> _PROBLEM REQUIREMENTS_
Gather every line in the records below that contains the word "crop".
________________________________________
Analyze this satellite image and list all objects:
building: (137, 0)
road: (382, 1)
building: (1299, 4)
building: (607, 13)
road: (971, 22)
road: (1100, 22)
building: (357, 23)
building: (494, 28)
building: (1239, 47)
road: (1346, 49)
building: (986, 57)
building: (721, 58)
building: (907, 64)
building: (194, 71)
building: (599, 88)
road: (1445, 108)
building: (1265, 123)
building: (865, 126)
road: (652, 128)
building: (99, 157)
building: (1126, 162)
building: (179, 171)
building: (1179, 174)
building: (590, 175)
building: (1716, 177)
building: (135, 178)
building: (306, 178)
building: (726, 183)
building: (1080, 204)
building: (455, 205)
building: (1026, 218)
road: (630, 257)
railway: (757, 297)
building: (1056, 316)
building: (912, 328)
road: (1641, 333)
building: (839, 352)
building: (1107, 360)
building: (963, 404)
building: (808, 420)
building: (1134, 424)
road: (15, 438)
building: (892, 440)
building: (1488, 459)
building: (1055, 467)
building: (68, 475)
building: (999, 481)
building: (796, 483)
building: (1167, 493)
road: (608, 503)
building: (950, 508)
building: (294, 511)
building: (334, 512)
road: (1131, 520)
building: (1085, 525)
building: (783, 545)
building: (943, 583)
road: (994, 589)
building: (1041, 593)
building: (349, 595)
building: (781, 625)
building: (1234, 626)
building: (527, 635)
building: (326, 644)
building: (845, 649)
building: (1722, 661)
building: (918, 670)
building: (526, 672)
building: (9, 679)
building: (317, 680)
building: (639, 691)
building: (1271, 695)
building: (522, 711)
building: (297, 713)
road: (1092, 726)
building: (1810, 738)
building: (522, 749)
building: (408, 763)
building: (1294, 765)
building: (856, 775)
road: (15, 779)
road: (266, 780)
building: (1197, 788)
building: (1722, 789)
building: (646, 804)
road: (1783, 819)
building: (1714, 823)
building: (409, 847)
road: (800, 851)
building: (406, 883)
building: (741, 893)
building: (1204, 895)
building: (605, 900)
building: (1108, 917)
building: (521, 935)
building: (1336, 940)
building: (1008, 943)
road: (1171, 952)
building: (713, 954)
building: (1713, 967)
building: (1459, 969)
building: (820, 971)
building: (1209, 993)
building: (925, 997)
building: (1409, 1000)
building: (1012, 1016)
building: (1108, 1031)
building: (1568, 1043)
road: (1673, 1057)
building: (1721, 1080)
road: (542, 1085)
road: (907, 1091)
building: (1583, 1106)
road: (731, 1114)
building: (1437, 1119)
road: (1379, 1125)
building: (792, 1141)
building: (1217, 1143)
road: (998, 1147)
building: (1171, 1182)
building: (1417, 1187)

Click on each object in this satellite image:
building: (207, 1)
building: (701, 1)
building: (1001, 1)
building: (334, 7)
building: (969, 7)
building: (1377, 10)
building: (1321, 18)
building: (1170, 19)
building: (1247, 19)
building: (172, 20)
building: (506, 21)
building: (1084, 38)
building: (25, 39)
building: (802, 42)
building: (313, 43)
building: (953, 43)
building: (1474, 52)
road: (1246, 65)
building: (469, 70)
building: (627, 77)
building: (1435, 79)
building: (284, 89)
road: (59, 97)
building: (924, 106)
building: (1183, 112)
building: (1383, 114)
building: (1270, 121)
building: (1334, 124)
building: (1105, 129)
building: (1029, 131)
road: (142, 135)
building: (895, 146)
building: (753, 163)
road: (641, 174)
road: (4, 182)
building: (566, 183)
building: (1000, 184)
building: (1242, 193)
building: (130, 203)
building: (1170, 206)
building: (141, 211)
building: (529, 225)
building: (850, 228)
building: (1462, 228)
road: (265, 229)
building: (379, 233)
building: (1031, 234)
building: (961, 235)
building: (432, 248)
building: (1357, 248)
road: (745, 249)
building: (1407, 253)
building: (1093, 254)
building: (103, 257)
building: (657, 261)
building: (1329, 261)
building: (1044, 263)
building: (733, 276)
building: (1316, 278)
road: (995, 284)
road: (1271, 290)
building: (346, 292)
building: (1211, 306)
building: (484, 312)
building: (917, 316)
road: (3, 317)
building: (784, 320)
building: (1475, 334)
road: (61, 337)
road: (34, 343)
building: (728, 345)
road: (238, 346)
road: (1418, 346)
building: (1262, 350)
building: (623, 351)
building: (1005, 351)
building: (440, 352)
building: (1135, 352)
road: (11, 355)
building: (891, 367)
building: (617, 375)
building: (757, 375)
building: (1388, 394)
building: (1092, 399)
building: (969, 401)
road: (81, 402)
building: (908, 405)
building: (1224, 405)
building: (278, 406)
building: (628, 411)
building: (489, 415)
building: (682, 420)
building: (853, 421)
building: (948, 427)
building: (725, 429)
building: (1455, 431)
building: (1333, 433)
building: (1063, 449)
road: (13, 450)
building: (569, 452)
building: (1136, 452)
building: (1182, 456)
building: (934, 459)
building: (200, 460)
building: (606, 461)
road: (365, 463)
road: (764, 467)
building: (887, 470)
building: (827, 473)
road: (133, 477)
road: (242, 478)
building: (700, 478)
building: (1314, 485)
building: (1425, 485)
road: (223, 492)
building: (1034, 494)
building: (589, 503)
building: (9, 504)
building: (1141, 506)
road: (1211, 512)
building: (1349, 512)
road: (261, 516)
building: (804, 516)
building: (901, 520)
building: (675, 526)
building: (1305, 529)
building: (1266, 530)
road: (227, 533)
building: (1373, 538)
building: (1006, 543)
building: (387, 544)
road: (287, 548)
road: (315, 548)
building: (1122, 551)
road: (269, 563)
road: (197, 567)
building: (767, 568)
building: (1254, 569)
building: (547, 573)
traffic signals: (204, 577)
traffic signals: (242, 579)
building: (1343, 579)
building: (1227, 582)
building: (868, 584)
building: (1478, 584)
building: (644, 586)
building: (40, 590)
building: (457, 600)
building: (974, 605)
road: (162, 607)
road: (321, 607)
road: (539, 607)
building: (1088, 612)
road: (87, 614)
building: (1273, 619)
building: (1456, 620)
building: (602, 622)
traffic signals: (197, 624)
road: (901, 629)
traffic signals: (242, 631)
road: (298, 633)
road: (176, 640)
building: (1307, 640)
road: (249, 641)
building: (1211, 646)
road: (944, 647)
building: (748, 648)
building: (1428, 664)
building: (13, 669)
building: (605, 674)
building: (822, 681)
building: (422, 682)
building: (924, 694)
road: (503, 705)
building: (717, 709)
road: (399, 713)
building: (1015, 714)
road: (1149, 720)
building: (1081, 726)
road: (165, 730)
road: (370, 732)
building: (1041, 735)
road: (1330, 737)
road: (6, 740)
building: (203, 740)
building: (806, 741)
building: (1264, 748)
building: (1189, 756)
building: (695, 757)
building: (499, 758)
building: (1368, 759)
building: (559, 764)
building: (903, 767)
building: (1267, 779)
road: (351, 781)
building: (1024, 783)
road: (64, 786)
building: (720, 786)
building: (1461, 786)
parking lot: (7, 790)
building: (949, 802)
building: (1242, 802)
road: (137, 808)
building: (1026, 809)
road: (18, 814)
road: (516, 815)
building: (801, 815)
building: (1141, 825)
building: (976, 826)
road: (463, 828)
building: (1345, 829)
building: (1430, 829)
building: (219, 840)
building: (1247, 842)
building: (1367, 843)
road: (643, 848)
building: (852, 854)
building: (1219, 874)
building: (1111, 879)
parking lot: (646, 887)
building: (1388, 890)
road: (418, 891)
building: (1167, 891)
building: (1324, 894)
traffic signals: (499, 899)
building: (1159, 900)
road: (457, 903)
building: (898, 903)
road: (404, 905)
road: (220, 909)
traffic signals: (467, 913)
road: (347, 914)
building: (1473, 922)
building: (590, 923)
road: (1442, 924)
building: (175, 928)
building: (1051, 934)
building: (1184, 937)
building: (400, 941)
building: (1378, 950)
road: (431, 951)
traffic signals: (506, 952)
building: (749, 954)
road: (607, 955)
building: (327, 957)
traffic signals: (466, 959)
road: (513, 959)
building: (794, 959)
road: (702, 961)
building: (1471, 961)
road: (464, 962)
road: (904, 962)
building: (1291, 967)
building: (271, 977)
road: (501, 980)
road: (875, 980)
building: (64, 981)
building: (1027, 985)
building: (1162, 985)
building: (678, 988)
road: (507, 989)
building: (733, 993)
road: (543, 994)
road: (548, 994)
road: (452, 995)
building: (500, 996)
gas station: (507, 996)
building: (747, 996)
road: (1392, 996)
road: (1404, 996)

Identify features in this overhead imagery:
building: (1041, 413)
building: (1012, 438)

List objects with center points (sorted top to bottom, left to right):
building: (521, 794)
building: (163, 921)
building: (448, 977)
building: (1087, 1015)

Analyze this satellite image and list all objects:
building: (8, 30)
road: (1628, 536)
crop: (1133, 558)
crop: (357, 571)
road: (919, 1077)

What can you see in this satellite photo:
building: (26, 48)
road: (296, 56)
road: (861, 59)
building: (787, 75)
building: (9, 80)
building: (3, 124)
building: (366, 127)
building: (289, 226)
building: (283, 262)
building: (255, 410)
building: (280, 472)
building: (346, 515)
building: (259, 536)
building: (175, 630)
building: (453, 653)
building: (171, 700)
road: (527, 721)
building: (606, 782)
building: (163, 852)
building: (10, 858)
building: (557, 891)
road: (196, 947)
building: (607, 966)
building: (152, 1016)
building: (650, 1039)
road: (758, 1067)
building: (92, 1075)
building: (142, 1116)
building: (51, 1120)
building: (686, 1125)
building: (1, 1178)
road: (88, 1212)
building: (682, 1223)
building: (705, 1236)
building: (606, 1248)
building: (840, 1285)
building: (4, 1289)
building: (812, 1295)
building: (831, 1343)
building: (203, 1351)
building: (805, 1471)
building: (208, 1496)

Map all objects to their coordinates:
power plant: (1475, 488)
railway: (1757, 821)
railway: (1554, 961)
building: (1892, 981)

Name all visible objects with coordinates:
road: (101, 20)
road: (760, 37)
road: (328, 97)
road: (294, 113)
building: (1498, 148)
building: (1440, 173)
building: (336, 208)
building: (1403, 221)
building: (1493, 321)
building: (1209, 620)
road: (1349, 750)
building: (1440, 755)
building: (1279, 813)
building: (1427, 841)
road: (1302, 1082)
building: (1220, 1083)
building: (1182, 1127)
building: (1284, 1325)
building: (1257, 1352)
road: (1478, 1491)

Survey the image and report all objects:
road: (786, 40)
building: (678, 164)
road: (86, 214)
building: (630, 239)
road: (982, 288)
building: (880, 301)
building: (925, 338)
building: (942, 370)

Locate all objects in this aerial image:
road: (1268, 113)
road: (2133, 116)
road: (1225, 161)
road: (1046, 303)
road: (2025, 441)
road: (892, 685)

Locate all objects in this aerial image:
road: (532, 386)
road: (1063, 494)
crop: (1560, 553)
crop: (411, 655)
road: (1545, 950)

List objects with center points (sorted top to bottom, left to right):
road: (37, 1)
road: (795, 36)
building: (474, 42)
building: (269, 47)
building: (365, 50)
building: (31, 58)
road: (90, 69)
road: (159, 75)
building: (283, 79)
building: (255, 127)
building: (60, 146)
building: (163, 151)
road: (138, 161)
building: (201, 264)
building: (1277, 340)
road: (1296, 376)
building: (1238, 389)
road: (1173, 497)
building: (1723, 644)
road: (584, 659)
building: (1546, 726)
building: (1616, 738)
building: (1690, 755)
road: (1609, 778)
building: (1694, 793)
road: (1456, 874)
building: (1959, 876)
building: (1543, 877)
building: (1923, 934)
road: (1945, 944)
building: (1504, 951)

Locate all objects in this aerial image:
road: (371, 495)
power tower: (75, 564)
________________________________________
> _WRITTEN ANSWER_
crop: (1133, 558)
crop: (357, 571)
crop: (1560, 553)
crop: (411, 655)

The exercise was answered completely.